| Task item |
For the records below, output every line from the one holding "(700, 177) = (290, 393): pink" through the final line, unaltered, and no other lines.

(Object transformation records)
[Start of Attachment]
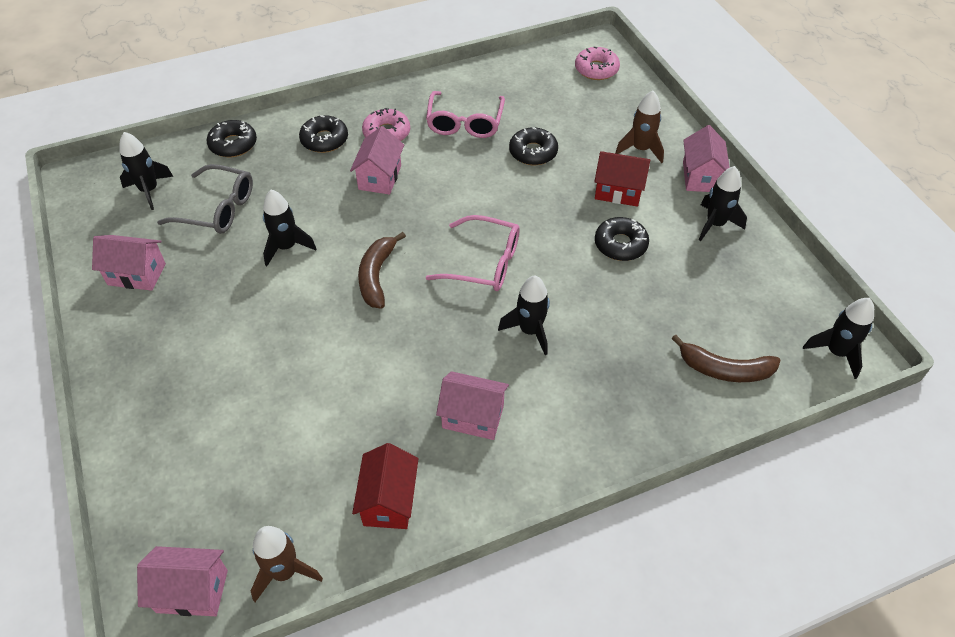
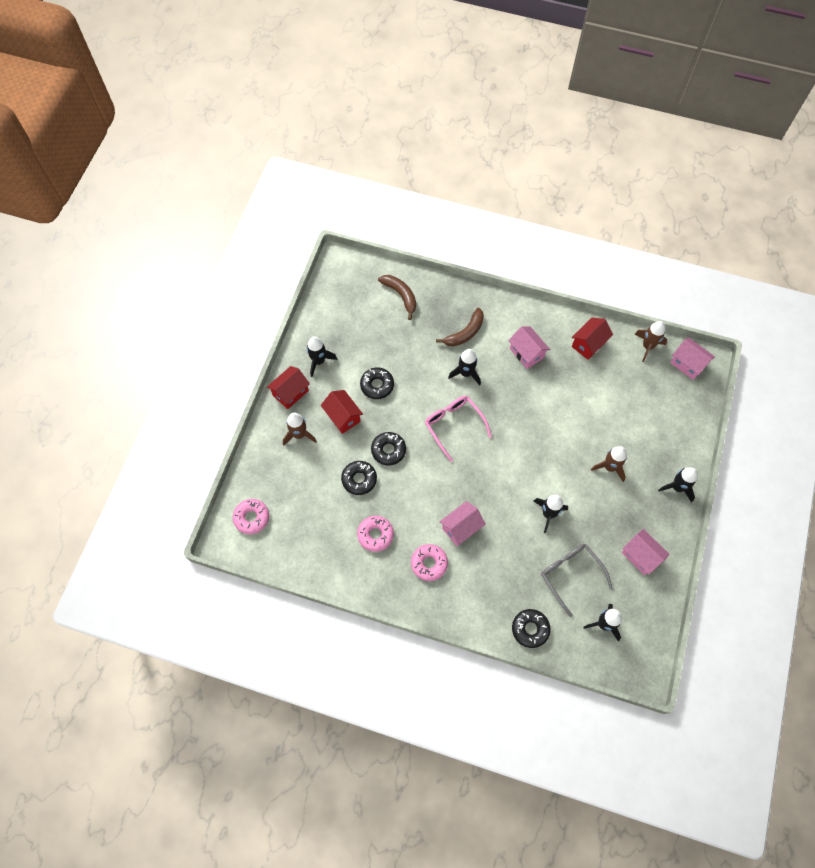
camera: 140 degrees left, 15 degrees up
(238, 345) = (609, 467): none -> brown rocket
(324, 140) = (471, 587): black donut -> black donut (388, 450)
(377, 276) = (514, 458): brown banana -> brown banana (465, 333)
(465, 123) = (375, 535): pink glasses -> pink donut
(700, 177) = (290, 393): pink house -> red house
(836, 352) = (346, 268): black rocket -> black rocket (677, 487)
[End of Attachment]
| Your response |
(700, 177) = (290, 393): pink house -> red house
(836, 352) = (346, 268): black rocket -> black rocket (677, 487)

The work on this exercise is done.